▸ **Change detection data**:
[Start of Attachment]

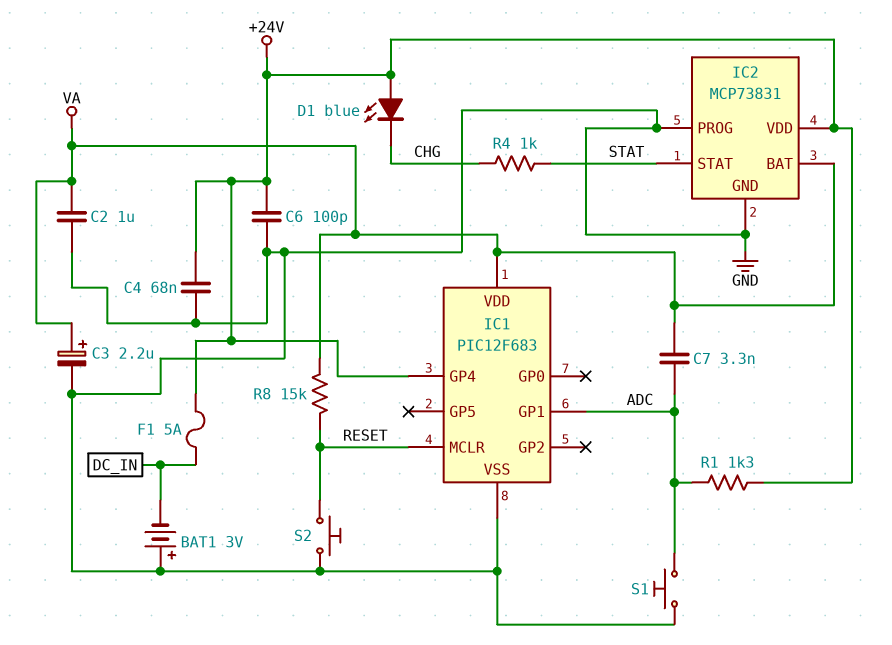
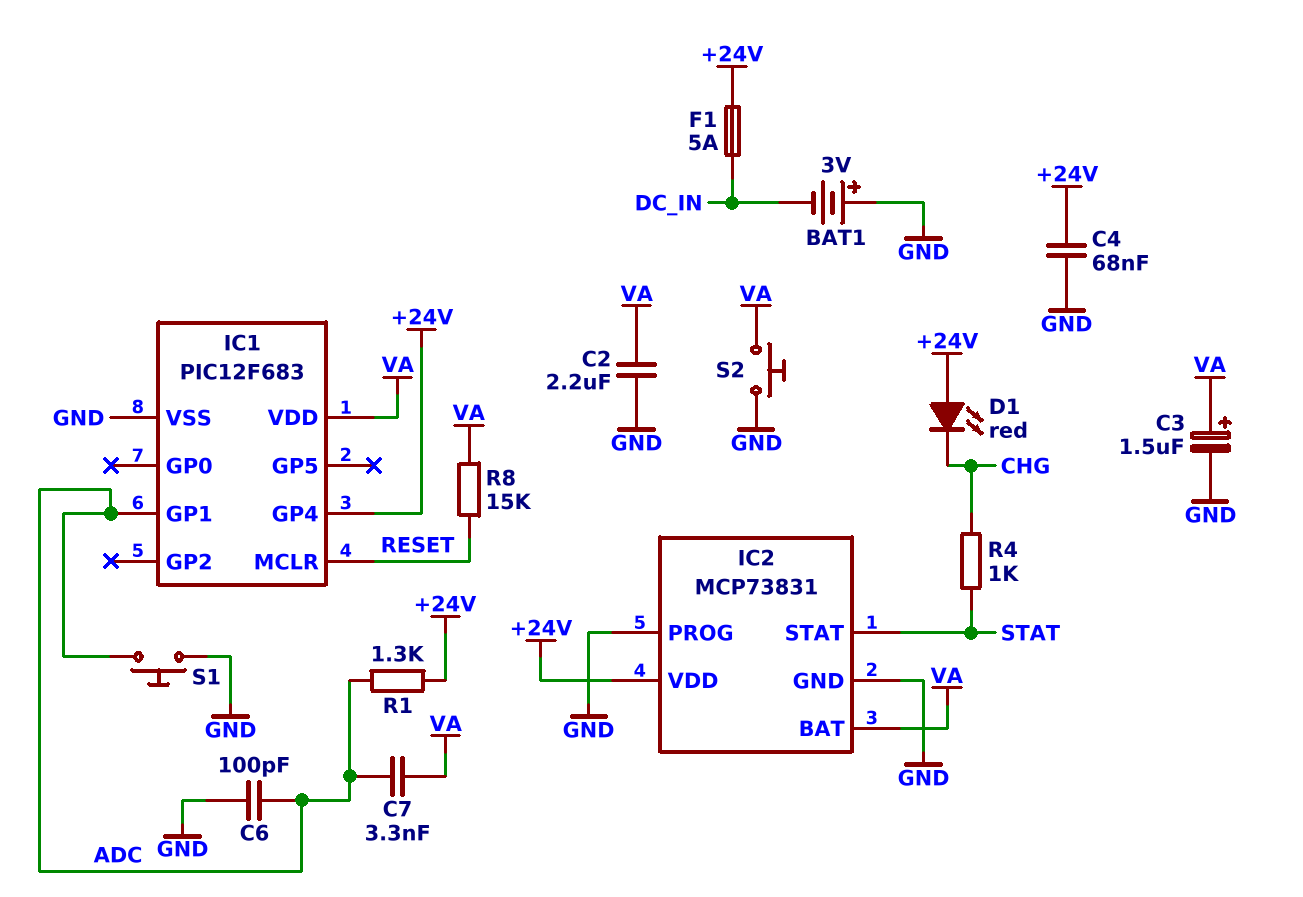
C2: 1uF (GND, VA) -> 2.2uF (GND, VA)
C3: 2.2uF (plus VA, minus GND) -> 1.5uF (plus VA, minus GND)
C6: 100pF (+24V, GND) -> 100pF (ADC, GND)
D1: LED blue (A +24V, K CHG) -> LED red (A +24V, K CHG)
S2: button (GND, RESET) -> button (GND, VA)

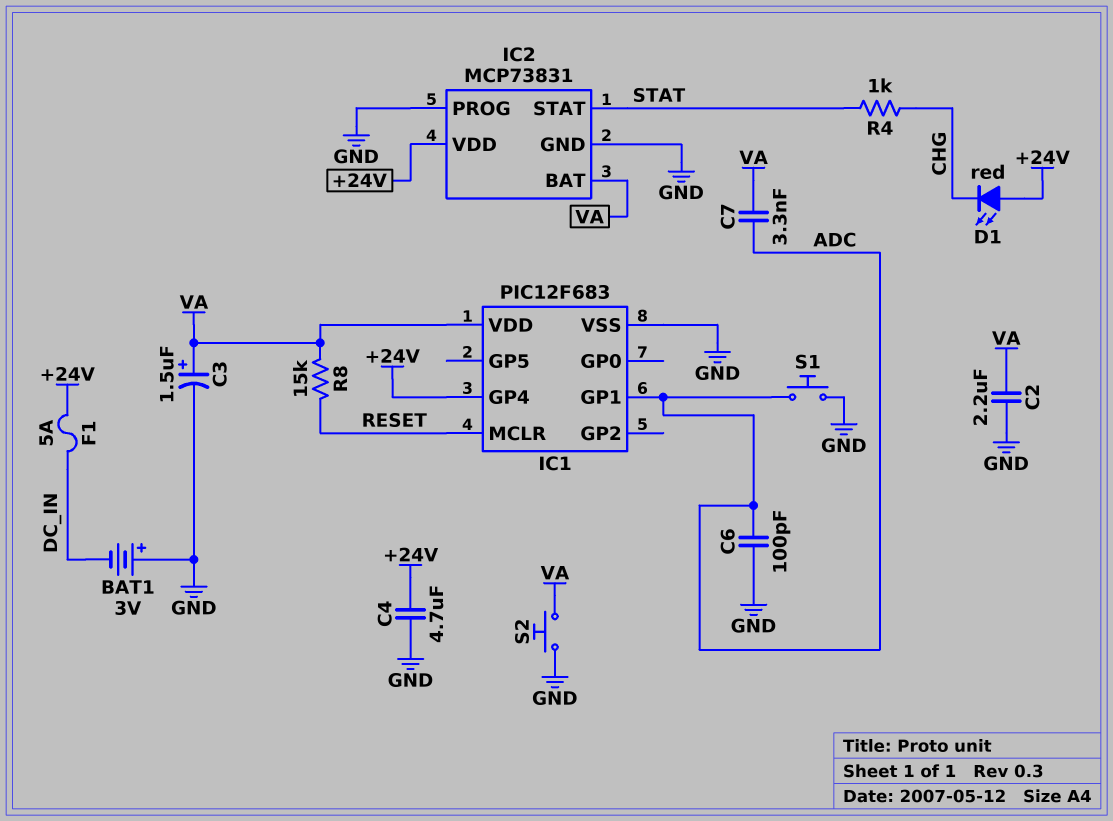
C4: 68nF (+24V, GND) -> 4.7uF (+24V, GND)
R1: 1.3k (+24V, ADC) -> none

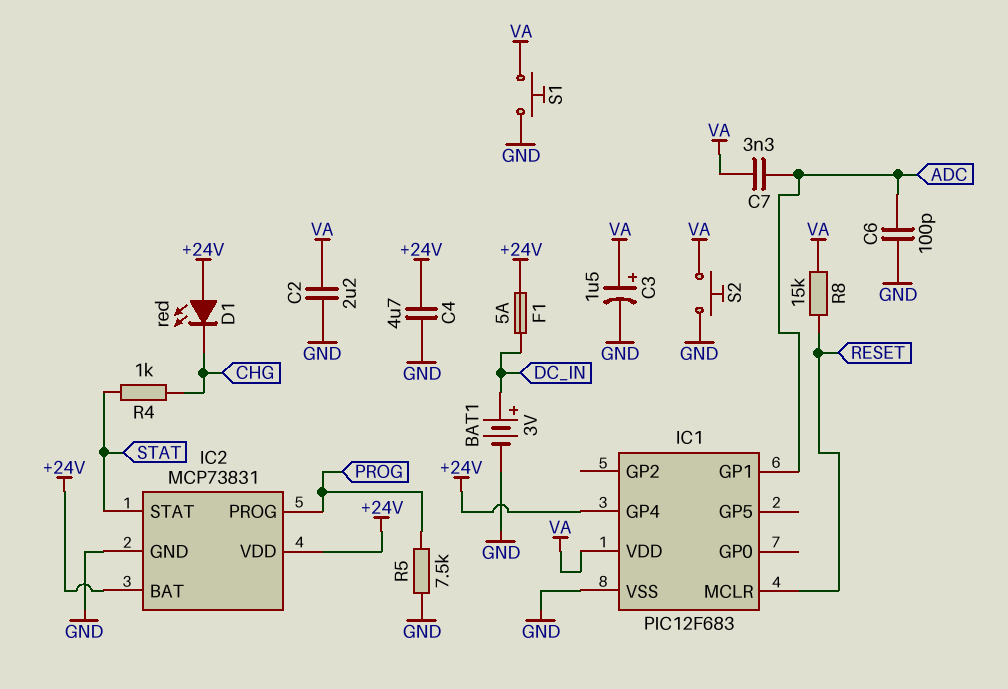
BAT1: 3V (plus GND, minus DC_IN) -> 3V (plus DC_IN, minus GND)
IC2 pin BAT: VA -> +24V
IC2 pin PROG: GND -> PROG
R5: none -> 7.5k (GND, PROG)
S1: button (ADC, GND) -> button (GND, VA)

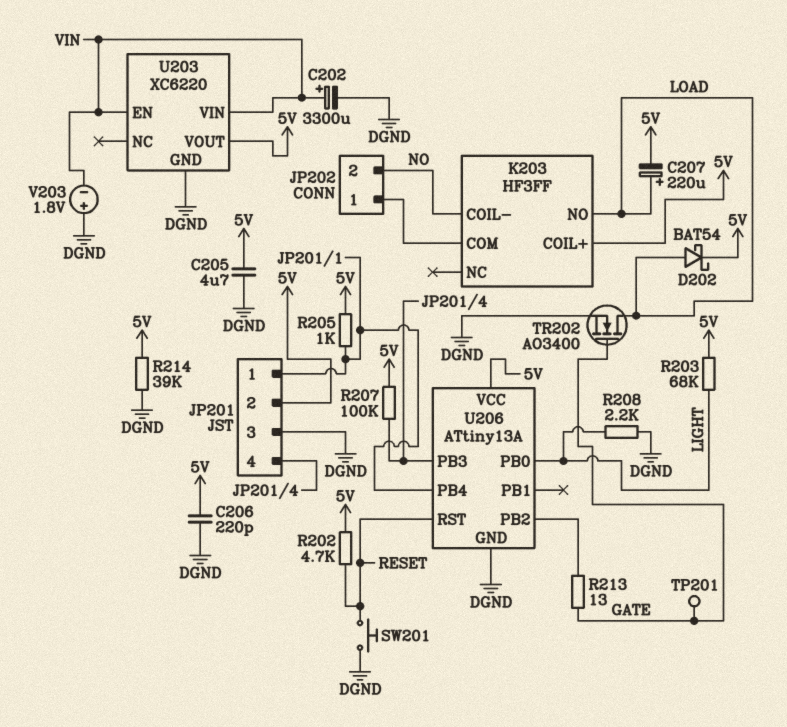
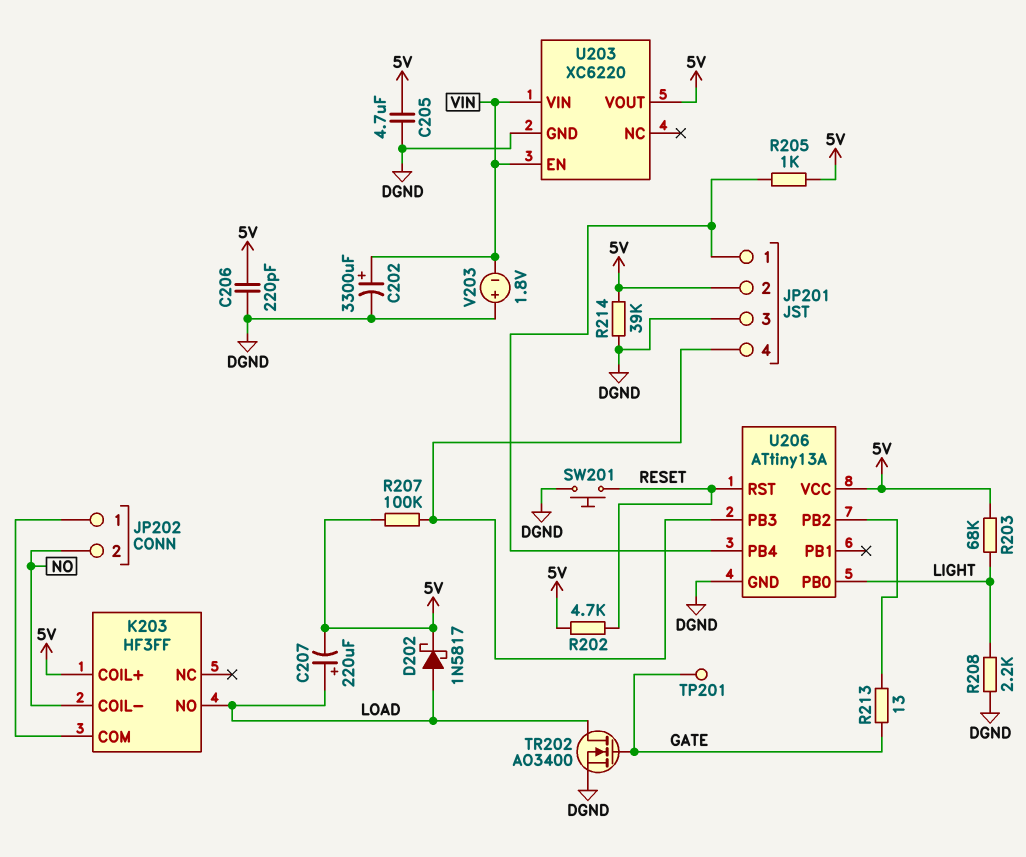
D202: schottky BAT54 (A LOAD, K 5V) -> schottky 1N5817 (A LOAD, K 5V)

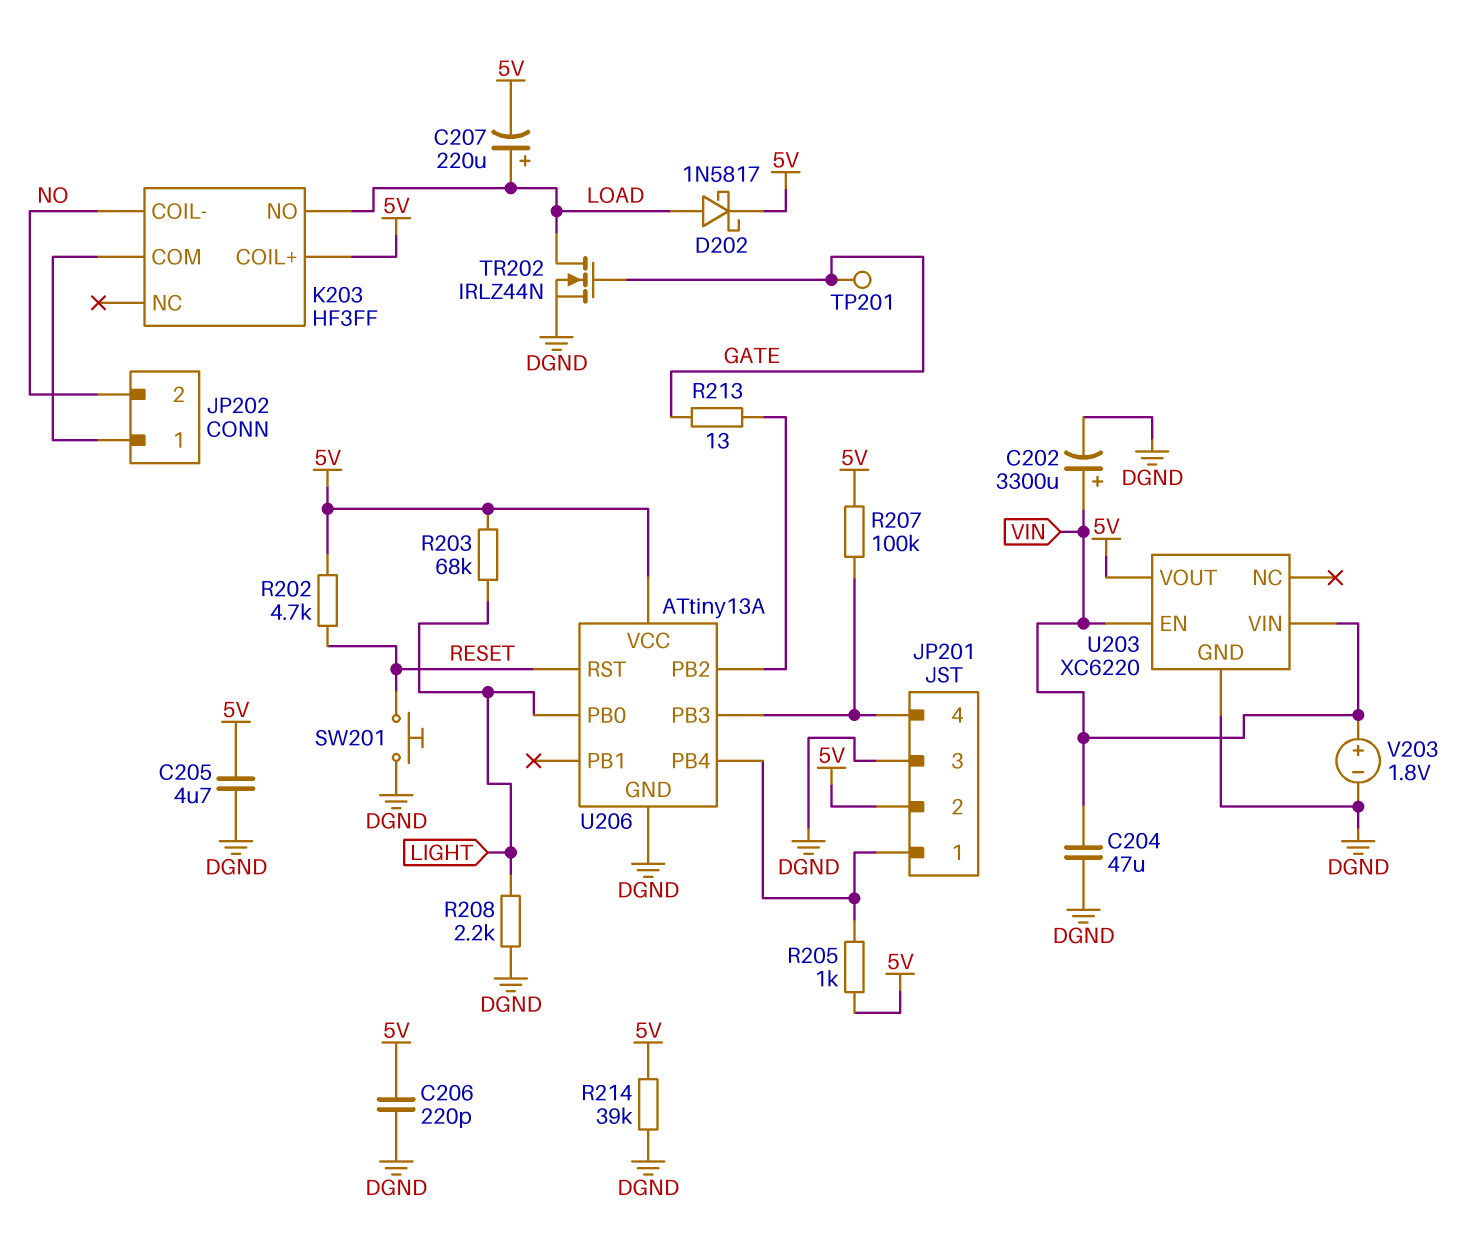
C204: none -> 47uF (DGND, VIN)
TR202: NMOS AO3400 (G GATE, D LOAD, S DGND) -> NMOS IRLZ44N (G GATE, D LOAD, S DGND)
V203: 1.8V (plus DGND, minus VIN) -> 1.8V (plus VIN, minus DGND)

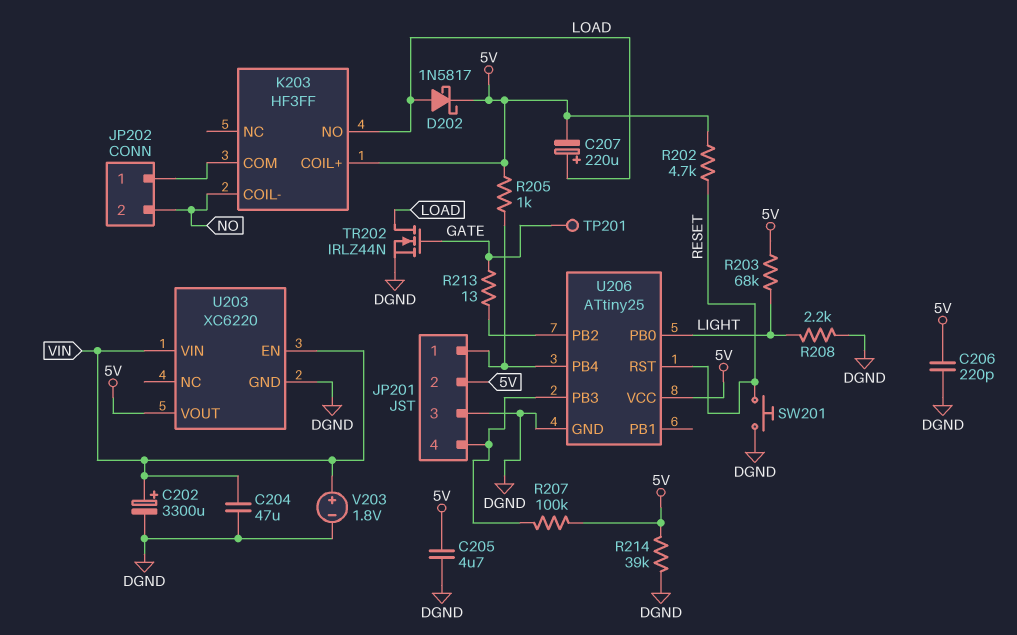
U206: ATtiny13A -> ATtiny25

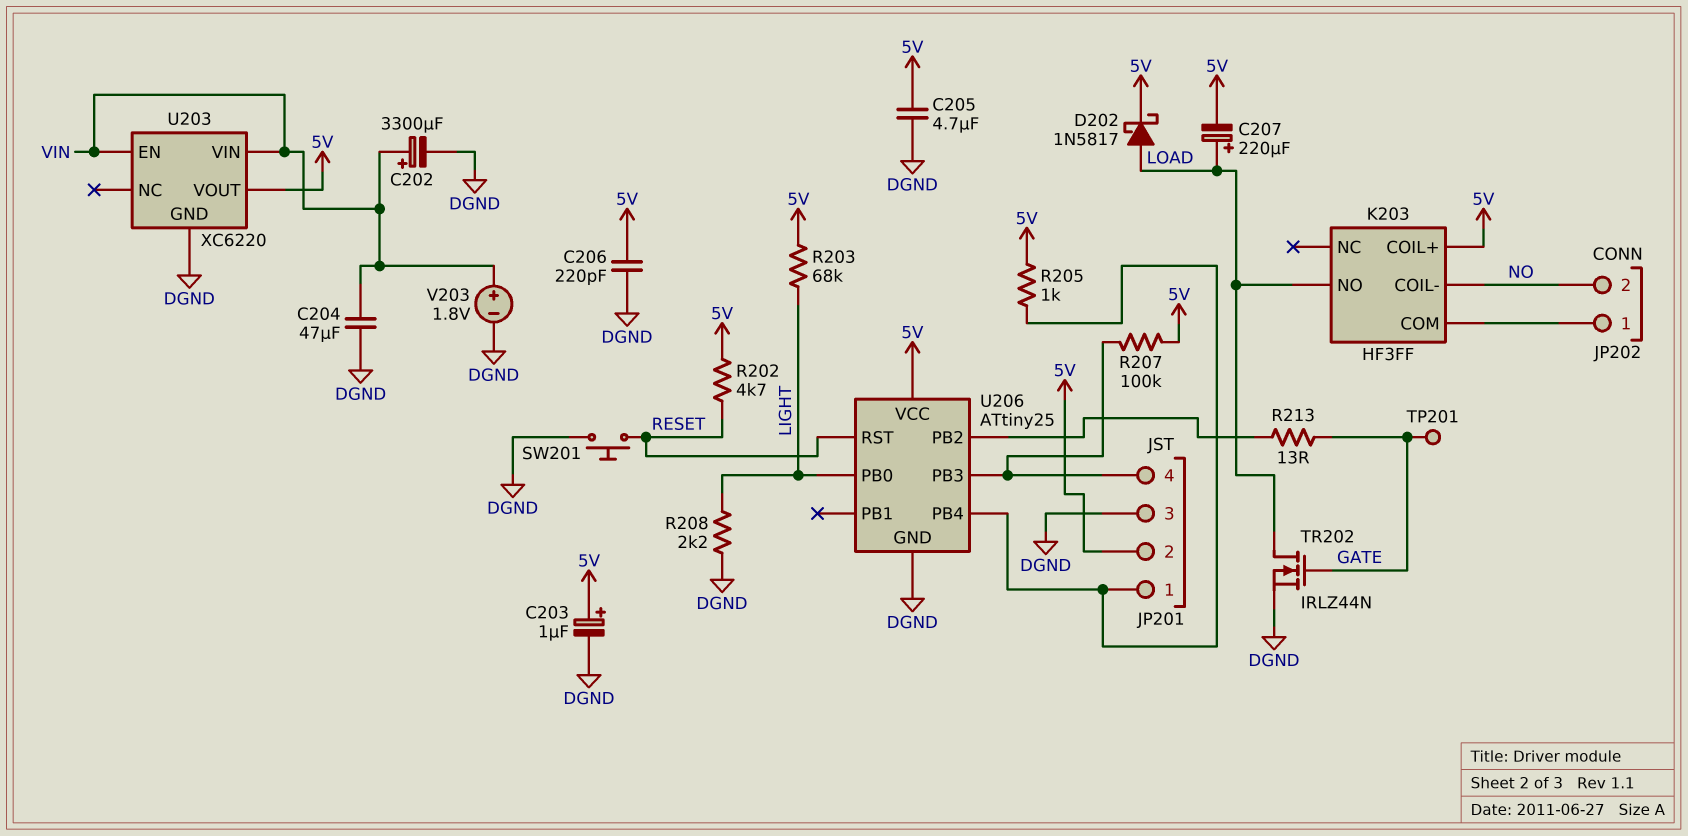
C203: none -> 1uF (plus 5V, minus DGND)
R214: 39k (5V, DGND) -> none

[End of Attachment]

▸ **Task prompt**: From the records above, copy only the lines running from the line holding "C3: 2.2uF (plus" through the line holding "C204: none -> 47uF (DGND, VIN)", with no pictures.

▸ **Task answer**:
C3: 2.2uF (plus VA, minus GND) -> 1.5uF (plus VA, minus GND)
C6: 100pF (+24V, GND) -> 100pF (ADC, GND)
D1: LED blue (A +24V, K CHG) -> LED red (A +24V, K CHG)
S2: button (GND, RESET) -> button (GND, VA)

C4: 68nF (+24V, GND) -> 4.7uF (+24V, GND)
R1: 1.3k (+24V, ADC) -> none

BAT1: 3V (plus GND, minus DC_IN) -> 3V (plus DC_IN, minus GND)
IC2 pin BAT: VA -> +24V
IC2 pin PROG: GND -> PROG
R5: none -> 7.5k (GND, PROG)
S1: button (ADC, GND) -> button (GND, VA)

D202: schottky BAT54 (A LOAD, K 5V) -> schottky 1N5817 (A LOAD, K 5V)

C204: none -> 47uF (DGND, VIN)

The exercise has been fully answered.